Transcribe the listing below only from the line with "D1: diode 1N4001" up to and including the line with "U2 pin NC: none -> VIN".

**Material for this task:**
[Start of section]

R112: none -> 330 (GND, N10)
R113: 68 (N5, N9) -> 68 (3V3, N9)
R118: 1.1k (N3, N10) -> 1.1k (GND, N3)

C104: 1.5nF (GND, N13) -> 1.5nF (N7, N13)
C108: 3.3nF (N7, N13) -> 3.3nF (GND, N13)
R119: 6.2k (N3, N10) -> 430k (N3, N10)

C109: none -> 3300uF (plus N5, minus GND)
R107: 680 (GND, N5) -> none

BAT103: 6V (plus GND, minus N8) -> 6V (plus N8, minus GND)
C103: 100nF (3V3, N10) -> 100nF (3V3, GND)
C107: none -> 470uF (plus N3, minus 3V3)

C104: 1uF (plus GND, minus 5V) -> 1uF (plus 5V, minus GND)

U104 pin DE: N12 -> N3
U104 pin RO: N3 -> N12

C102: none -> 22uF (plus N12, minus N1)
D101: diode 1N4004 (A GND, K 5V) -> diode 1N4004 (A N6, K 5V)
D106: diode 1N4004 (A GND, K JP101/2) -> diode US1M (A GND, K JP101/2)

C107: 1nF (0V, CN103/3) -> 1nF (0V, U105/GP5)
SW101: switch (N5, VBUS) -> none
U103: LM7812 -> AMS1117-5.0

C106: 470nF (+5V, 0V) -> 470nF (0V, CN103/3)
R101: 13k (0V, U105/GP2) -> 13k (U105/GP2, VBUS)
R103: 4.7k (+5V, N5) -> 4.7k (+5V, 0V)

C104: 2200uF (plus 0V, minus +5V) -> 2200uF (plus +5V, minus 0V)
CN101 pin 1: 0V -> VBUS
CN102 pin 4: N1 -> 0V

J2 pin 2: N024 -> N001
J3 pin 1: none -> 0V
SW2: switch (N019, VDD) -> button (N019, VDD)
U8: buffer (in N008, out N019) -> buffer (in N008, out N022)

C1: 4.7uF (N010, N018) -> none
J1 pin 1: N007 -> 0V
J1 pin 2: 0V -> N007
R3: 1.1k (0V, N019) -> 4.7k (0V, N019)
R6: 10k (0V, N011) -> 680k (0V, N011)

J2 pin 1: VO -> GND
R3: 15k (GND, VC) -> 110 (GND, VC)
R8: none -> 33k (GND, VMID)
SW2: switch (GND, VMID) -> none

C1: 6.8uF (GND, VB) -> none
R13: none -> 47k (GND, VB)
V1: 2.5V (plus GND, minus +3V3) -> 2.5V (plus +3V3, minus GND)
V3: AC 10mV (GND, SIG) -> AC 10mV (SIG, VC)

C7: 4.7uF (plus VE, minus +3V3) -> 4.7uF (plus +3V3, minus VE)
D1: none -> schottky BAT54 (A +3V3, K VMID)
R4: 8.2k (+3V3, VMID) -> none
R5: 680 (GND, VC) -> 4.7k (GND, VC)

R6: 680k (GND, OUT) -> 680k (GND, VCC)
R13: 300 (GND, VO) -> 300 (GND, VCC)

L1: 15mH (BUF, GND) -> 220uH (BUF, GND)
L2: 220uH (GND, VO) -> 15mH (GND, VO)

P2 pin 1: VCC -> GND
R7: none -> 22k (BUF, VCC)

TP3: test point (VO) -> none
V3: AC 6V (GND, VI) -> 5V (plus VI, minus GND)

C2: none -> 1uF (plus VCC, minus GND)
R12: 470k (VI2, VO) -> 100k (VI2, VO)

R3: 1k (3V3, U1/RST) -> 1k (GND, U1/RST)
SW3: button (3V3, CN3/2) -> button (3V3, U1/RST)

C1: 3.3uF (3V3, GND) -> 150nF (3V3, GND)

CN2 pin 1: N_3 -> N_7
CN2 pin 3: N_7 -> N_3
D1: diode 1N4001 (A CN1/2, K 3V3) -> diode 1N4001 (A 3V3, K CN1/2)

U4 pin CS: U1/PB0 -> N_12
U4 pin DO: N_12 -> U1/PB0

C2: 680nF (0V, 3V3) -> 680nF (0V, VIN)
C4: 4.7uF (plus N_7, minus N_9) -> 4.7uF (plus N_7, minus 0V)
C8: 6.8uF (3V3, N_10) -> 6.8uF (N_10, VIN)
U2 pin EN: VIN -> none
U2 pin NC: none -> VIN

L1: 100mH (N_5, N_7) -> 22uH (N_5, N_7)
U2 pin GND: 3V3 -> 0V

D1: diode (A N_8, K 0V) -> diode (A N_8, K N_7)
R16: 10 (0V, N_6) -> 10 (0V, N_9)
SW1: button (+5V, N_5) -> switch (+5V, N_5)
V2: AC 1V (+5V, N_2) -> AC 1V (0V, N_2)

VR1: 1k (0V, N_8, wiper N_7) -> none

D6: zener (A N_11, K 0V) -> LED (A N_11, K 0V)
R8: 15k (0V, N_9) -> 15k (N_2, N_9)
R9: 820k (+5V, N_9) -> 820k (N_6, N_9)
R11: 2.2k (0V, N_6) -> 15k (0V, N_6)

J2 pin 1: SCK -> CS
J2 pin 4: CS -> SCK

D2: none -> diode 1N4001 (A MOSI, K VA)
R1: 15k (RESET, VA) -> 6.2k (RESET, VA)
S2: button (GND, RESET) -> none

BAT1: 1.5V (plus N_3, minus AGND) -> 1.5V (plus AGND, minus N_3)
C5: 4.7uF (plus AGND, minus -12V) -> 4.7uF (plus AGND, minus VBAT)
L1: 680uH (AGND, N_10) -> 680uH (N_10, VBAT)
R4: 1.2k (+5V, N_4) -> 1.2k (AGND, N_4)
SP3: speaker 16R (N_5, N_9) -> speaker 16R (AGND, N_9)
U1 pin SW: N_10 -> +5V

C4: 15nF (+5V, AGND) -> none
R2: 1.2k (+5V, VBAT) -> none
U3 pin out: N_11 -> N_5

[End of section]

**Expected answer:**
D1: diode 1N4001 (A CN1/2, K 3V3) -> diode 1N4001 (A 3V3, K CN1/2)

U4 pin CS: U1/PB0 -> N_12
U4 pin DO: N_12 -> U1/PB0

C2: 680nF (0V, 3V3) -> 680nF (0V, VIN)
C4: 4.7uF (plus N_7, minus N_9) -> 4.7uF (plus N_7, minus 0V)
C8: 6.8uF (3V3, N_10) -> 6.8uF (N_10, VIN)
U2 pin EN: VIN -> none
U2 pin NC: none -> VIN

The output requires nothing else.